Brief
Copy the stretch from the start of the records through the line containing "49: (1143, 392)", replacing "zero-indexed" with "0-indexed" and changing nothing else. Leave the pictures out of your copy.

— Begin Exercise input —

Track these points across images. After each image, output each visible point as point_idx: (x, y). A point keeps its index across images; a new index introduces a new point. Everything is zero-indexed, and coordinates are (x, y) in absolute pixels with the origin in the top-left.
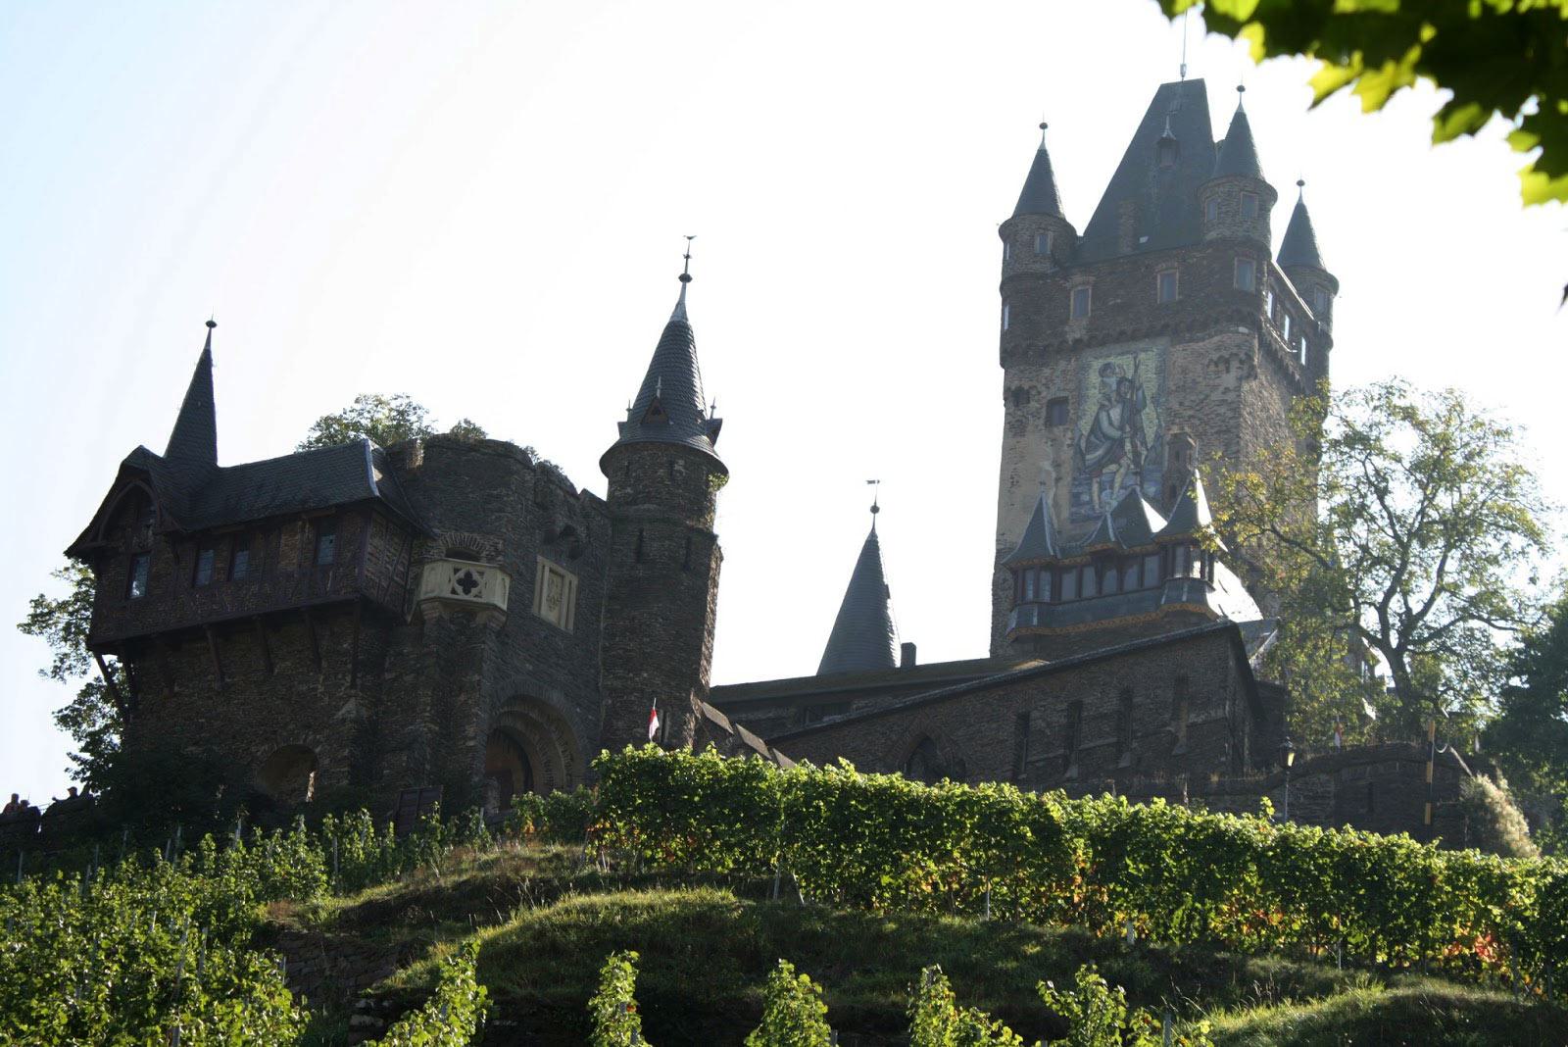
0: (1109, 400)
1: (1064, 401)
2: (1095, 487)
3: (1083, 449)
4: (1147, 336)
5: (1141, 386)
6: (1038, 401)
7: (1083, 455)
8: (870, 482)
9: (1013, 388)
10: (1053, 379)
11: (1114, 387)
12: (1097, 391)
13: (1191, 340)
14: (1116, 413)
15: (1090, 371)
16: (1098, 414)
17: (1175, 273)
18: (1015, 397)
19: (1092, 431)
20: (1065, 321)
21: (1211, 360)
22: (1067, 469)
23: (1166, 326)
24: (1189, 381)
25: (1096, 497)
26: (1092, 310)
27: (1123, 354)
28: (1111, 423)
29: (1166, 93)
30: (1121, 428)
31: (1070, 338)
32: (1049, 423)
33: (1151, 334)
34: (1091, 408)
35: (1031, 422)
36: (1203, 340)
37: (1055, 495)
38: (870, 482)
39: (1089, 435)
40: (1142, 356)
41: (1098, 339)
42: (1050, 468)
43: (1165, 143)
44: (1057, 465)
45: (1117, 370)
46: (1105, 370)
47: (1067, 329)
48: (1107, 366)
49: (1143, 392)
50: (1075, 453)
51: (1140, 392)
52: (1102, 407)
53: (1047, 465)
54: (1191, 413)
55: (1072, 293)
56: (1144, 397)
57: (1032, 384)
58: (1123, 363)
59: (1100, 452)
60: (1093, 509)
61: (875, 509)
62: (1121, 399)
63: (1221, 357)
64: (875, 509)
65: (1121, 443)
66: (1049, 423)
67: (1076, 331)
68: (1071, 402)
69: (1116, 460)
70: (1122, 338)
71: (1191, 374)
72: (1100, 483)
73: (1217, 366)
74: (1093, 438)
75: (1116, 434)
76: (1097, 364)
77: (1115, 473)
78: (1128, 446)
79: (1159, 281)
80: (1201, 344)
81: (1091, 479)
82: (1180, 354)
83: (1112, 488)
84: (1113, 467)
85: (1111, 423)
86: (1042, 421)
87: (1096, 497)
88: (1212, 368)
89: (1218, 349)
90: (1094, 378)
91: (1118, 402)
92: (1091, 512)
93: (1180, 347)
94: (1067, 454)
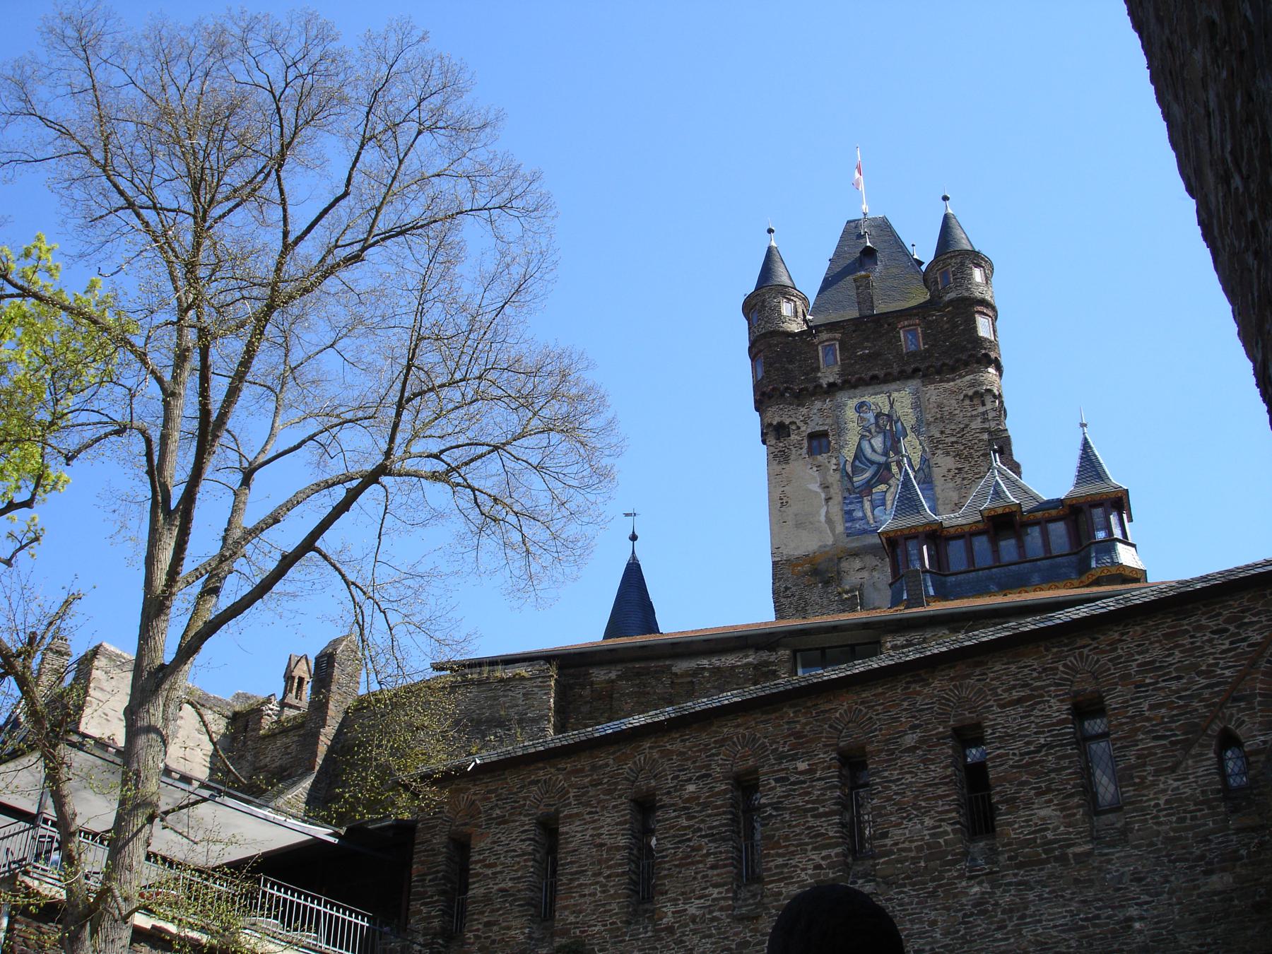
0: (870, 431)
1: (824, 434)
2: (867, 505)
3: (850, 473)
4: (895, 379)
5: (899, 419)
6: (798, 434)
7: (850, 479)
8: (627, 515)
9: (775, 423)
10: (812, 416)
11: (873, 420)
12: (855, 424)
13: (941, 381)
14: (878, 442)
15: (847, 408)
16: (859, 443)
17: (916, 329)
18: (774, 433)
19: (856, 457)
20: (818, 369)
21: (966, 396)
22: (836, 491)
23: (916, 370)
24: (946, 413)
25: (869, 514)
26: (841, 360)
27: (876, 394)
28: (874, 450)
29: (853, 230)
30: (886, 454)
31: (824, 382)
32: (812, 452)
33: (904, 376)
34: (852, 438)
35: (794, 452)
36: (953, 380)
37: (827, 512)
38: (627, 515)
39: (854, 461)
40: (895, 395)
41: (850, 382)
42: (819, 490)
43: (869, 253)
44: (826, 487)
45: (873, 407)
46: (860, 407)
47: (819, 374)
48: (862, 404)
49: (902, 424)
50: (842, 477)
51: (899, 424)
52: (863, 437)
53: (815, 487)
54: (954, 439)
55: (820, 348)
56: (904, 428)
57: (790, 420)
58: (878, 400)
59: (867, 475)
60: (868, 523)
61: (634, 538)
62: (881, 430)
63: (976, 393)
64: (634, 538)
65: (887, 466)
66: (812, 452)
67: (828, 375)
68: (831, 434)
69: (885, 481)
70: (874, 380)
71: (946, 409)
72: (871, 501)
73: (971, 401)
74: (857, 463)
75: (882, 459)
76: (853, 403)
77: (886, 492)
78: (895, 469)
79: (902, 335)
80: (952, 383)
81: (862, 497)
82: (933, 393)
83: (884, 504)
84: (883, 487)
85: (874, 450)
86: (804, 451)
87: (869, 514)
88: (967, 402)
89: (972, 385)
90: (850, 414)
91: (879, 433)
92: (866, 527)
93: (932, 387)
94: (834, 478)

— End Exercise input —

Exercise solution
Track these points across images. After each image, output each visible point as point_idx: (x, y). A point keeps its index across images; a new index introduces a new point. Everything is 0-indexed, and coordinates are (x, y) in absolute pixels with the origin in the top-left.
0: (1109, 400)
1: (1064, 401)
2: (1095, 487)
3: (1083, 449)
4: (1147, 336)
5: (1141, 386)
6: (1038, 401)
7: (1083, 455)
8: (870, 482)
9: (1013, 388)
10: (1053, 379)
11: (1114, 387)
12: (1097, 391)
13: (1191, 340)
14: (1116, 413)
15: (1090, 371)
16: (1098, 414)
17: (1175, 273)
18: (1015, 397)
19: (1092, 431)
20: (1065, 321)
21: (1211, 360)
22: (1067, 469)
23: (1166, 326)
24: (1189, 381)
25: (1096, 497)
26: (1092, 310)
27: (1123, 354)
28: (1111, 423)
29: (1166, 93)
30: (1121, 428)
31: (1070, 338)
32: (1049, 423)
33: (1151, 334)
34: (1091, 408)
35: (1031, 422)
36: (1203, 340)
37: (1055, 495)
38: (870, 482)
39: (1089, 435)
40: (1142, 356)
41: (1098, 339)
42: (1050, 468)
43: (1165, 143)
44: (1057, 465)
45: (1117, 370)
46: (1105, 370)
47: (1067, 329)
48: (1107, 366)
49: (1143, 392)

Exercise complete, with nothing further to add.